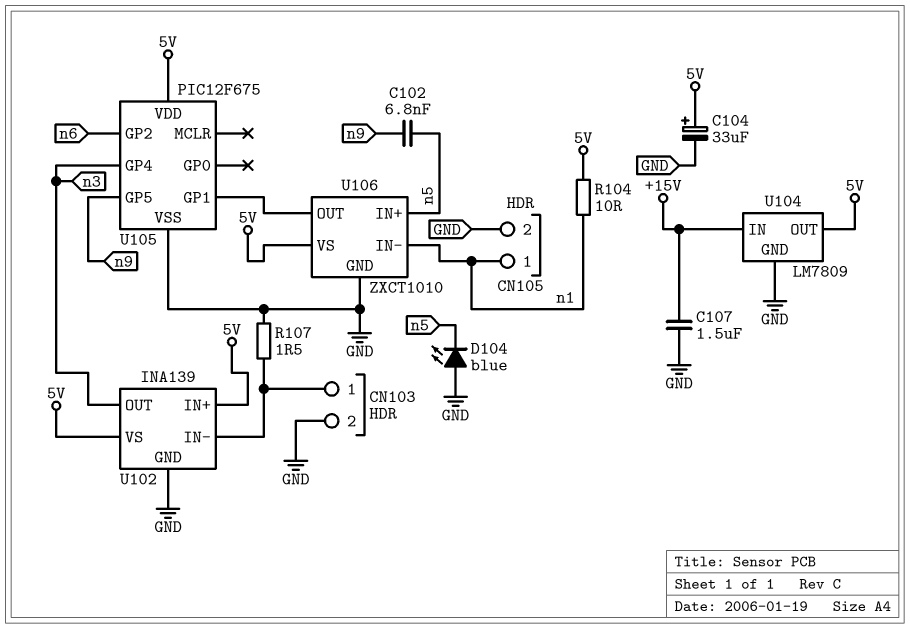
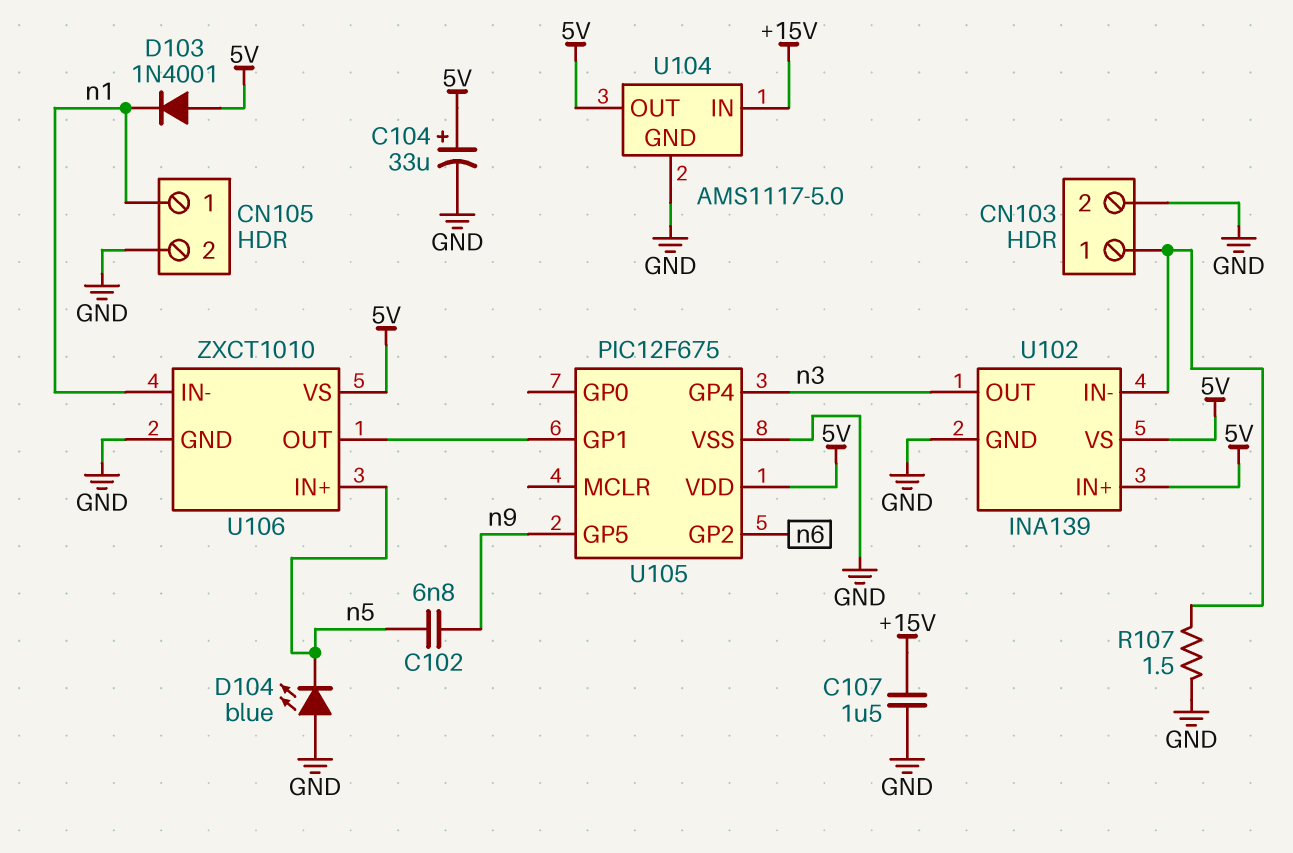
D103: none -> diode 1N4001 (A 5V, K n1)
R104: 10 (5V, n1) -> none
U104: LM7809 -> AMS1117-5.0

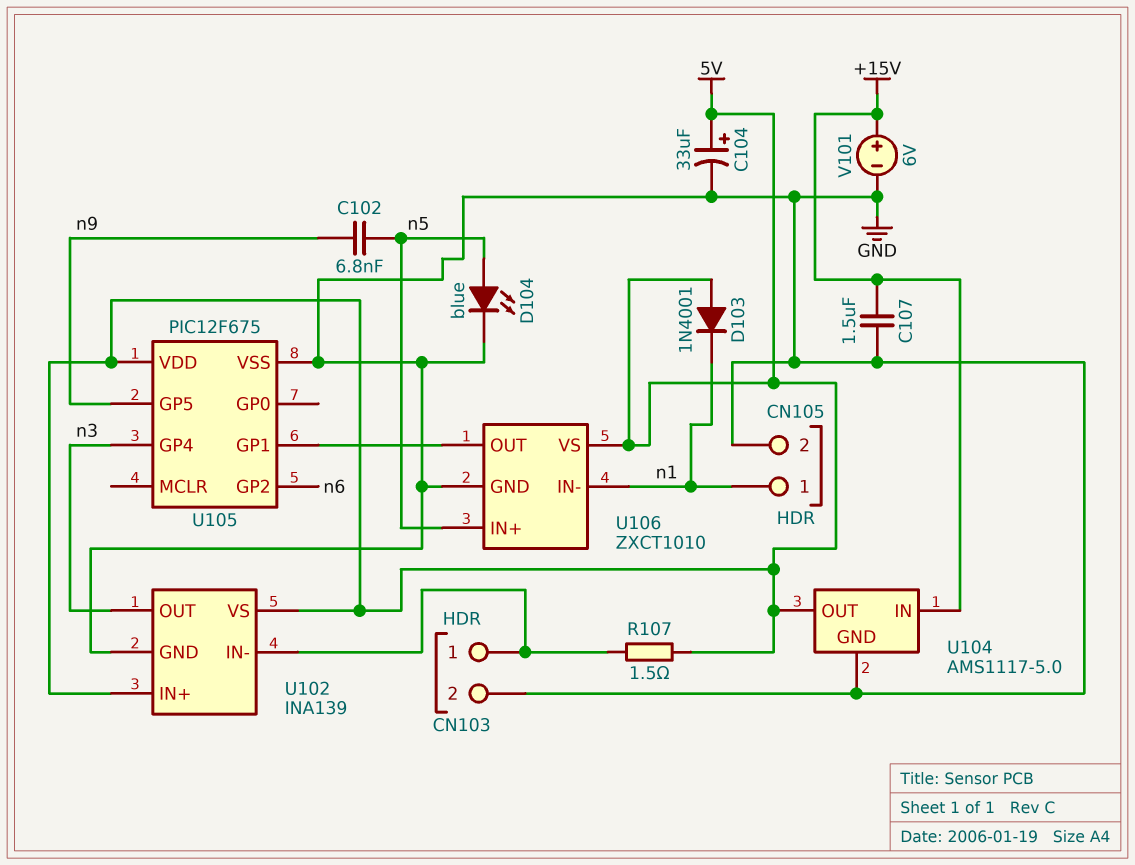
D104: LED blue (A GND, K n5) -> LED blue (A n5, K GND)
R107: 1.5 (CN103/1, GND) -> 1.5 (5V, CN103/1)
V101: none -> 6V (plus +15V, minus GND)

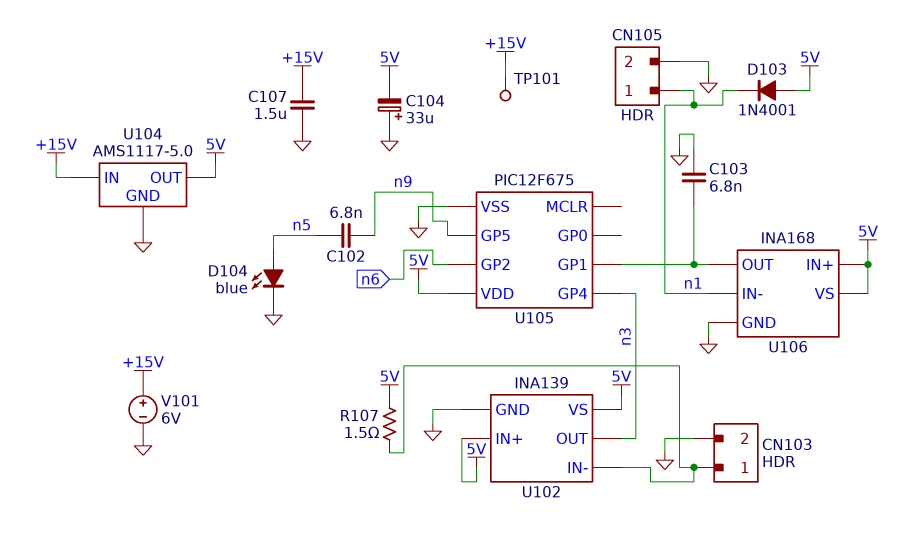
C103: none -> 6.8nF (GND, U105/GP1)
C104: 33uF (plus 5V, minus GND) -> 33uF (plus GND, minus 5V)
TP101: none -> test point (+15V)
U106: ZXCT1010 -> INA168
U106 pin IN+: n5 -> 5V

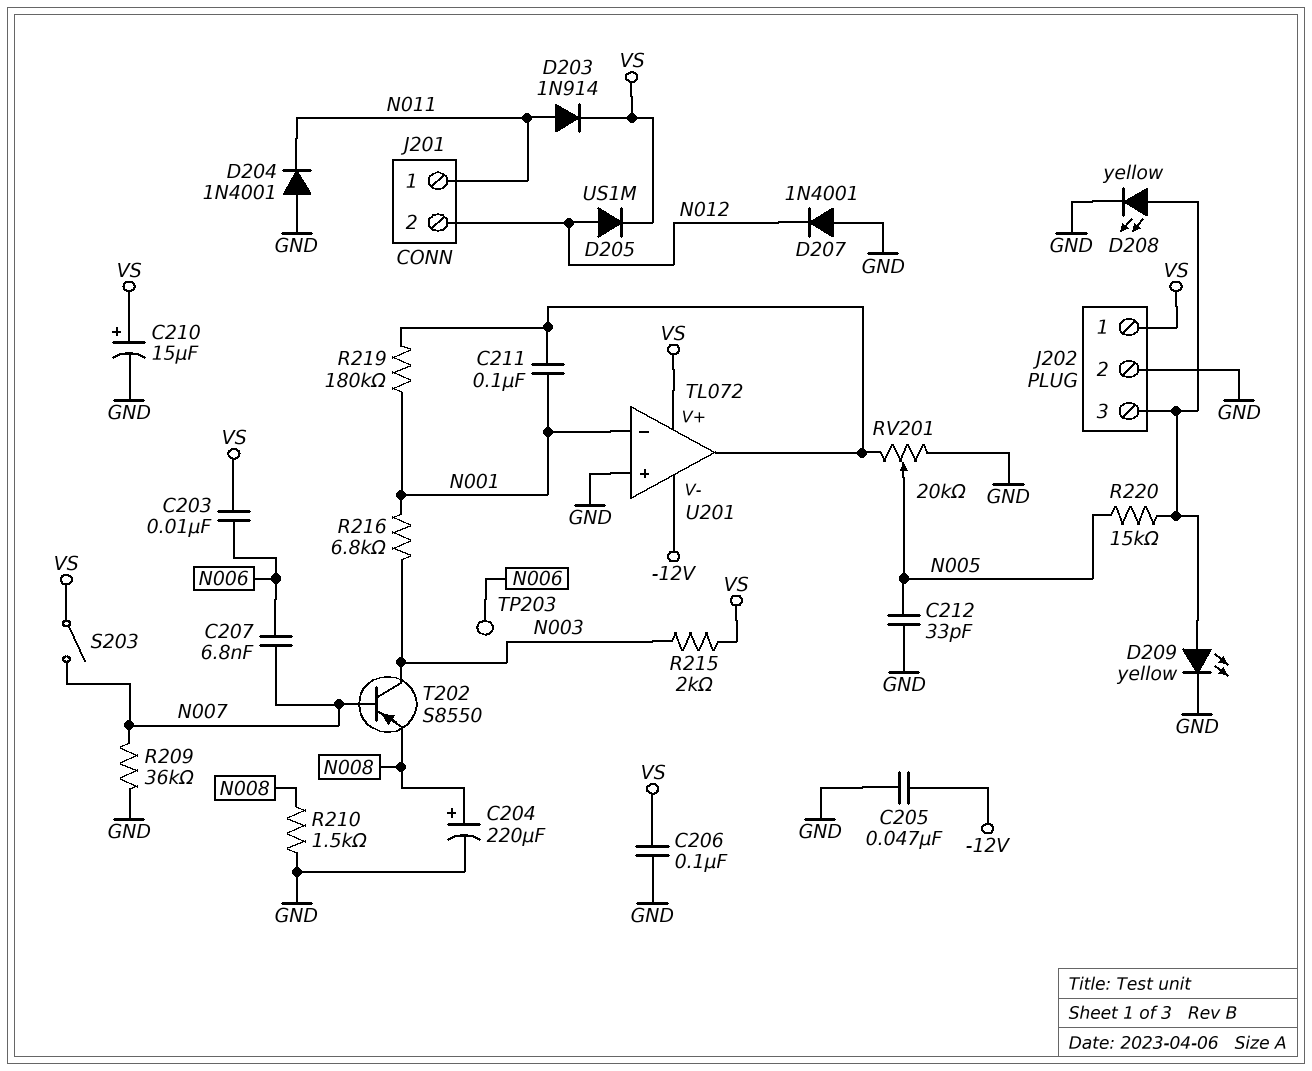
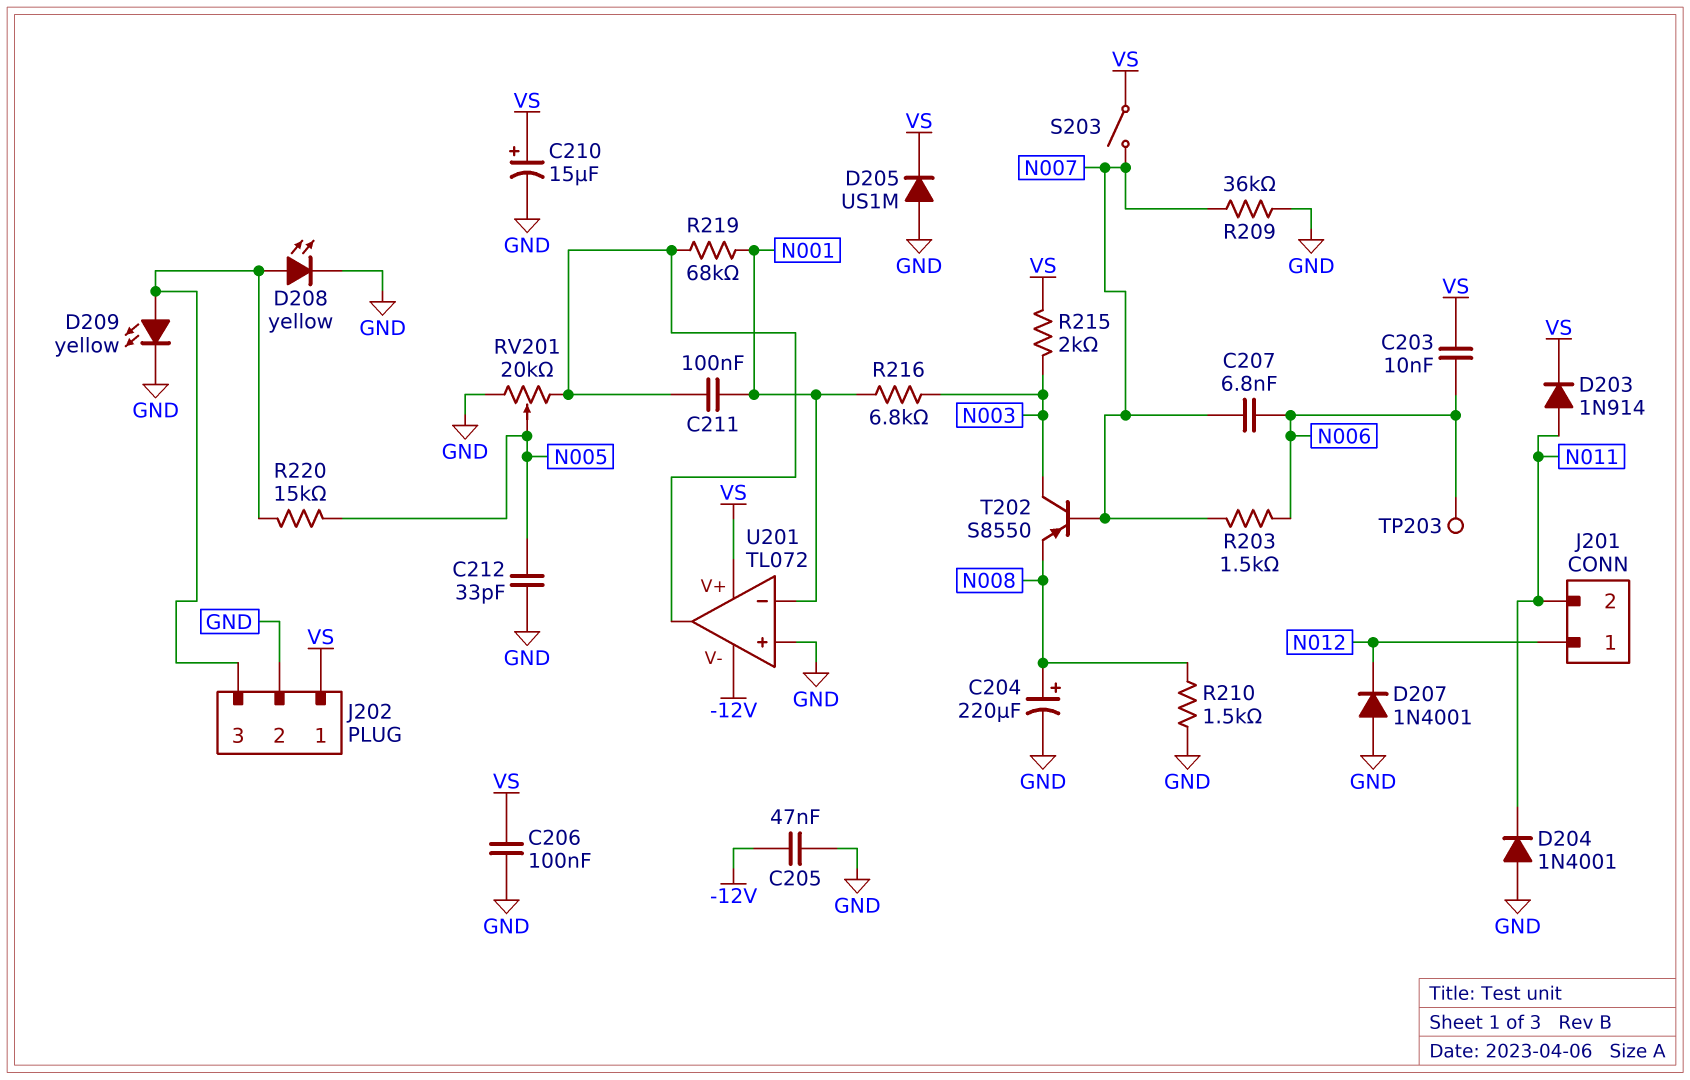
D205: diode US1M (A N012, K VS) -> diode US1M (A GND, K VS)
J201 pin 1: N011 -> N012
J201 pin 2: N012 -> N011
R203: none -> 1.5k (N006, N007)
R219: 180k (N001, U201/out) -> 68k (N001, U201/out)

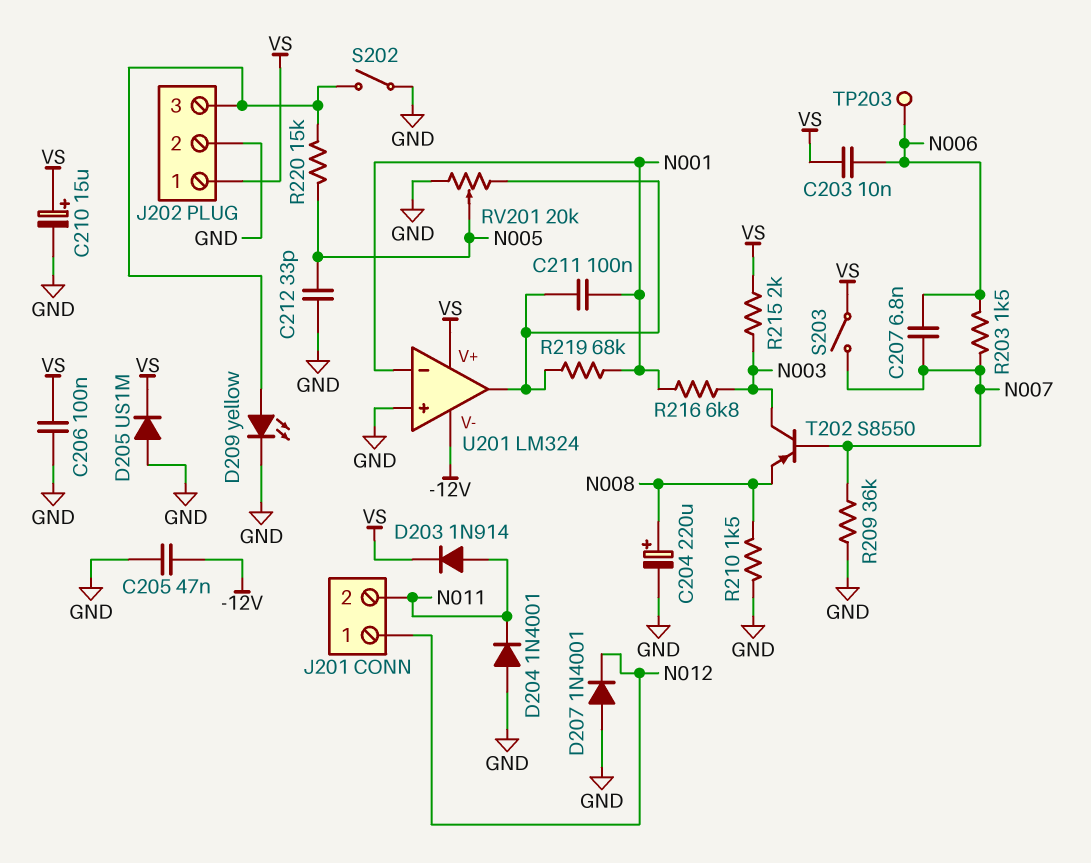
D208: LED yellow (A J202/3, K GND) -> none
S202: none -> switch (GND, J202/3)
U201: TL072 -> LM324

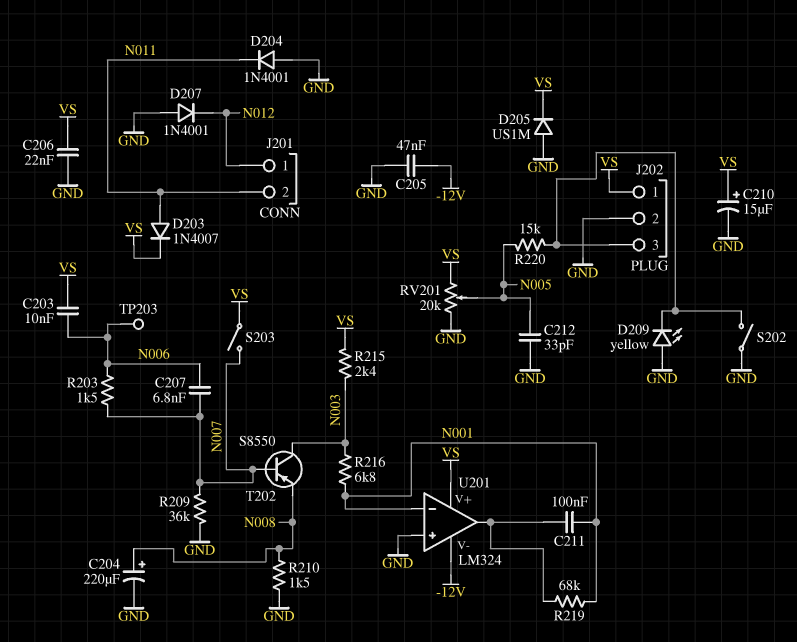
C206: 100nF (GND, VS) -> 22nF (GND, VS)
D203: diode 1N914 (A N011, K VS) -> diode 1N4007 (A N011, K VS)
D209: LED yellow (A J202/3, K GND) -> LED yellow (A GND, K J202/3)
R215: 2k (N003, VS) -> 2.4k (N003, VS)
RV201: 20k (GND, U201/out, wiper N005) -> 20k (GND, VS, wiper N005)

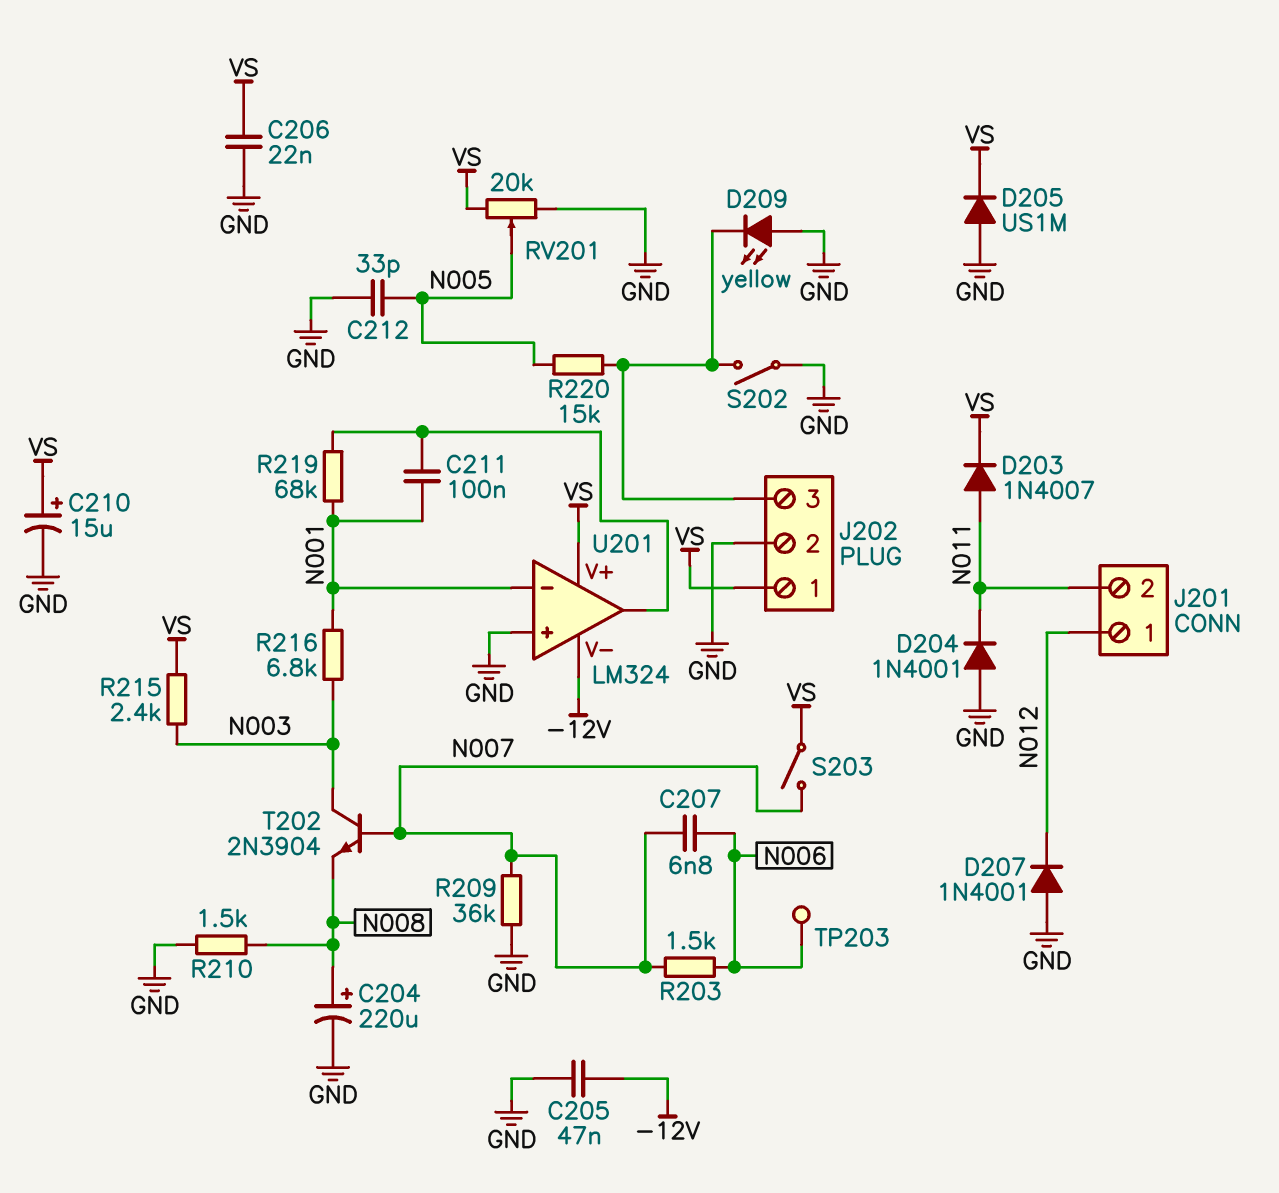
C203: 10nF (N006, VS) -> none
T202: PNP S8550 (B N007, C N003, E N008) -> NPN 2N3904 (B N007, C N003, E N008)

# WHAT TO DO
Only the text of the records above is to be reproduced, exactly as given; the pictures are dropped.

# ANSWER TO THIS TASK
D103: none -> diode 1N4001 (A 5V, K n1)
R104: 10 (5V, n1) -> none
U104: LM7809 -> AMS1117-5.0

D104: LED blue (A GND, K n5) -> LED blue (A n5, K GND)
R107: 1.5 (CN103/1, GND) -> 1.5 (5V, CN103/1)
V101: none -> 6V (plus +15V, minus GND)

C103: none -> 6.8nF (GND, U105/GP1)
C104: 33uF (plus 5V, minus GND) -> 33uF (plus GND, minus 5V)
TP101: none -> test point (+15V)
U106: ZXCT1010 -> INA168
U106 pin IN+: n5 -> 5V

D205: diode US1M (A N012, K VS) -> diode US1M (A GND, K VS)
J201 pin 1: N011 -> N012
J201 pin 2: N012 -> N011
R203: none -> 1.5k (N006, N007)
R219: 180k (N001, U201/out) -> 68k (N001, U201/out)

D208: LED yellow (A J202/3, K GND) -> none
S202: none -> switch (GND, J202/3)
U201: TL072 -> LM324

C206: 100nF (GND, VS) -> 22nF (GND, VS)
D203: diode 1N914 (A N011, K VS) -> diode 1N4007 (A N011, K VS)
D209: LED yellow (A J202/3, K GND) -> LED yellow (A GND, K J202/3)
R215: 2k (N003, VS) -> 2.4k (N003, VS)
RV201: 20k (GND, U201/out, wiper N005) -> 20k (GND, VS, wiper N005)

C203: 10nF (N006, VS) -> none
T202: PNP S8550 (B N007, C N003, E N008) -> NPN 2N3904 (B N007, C N003, E N008)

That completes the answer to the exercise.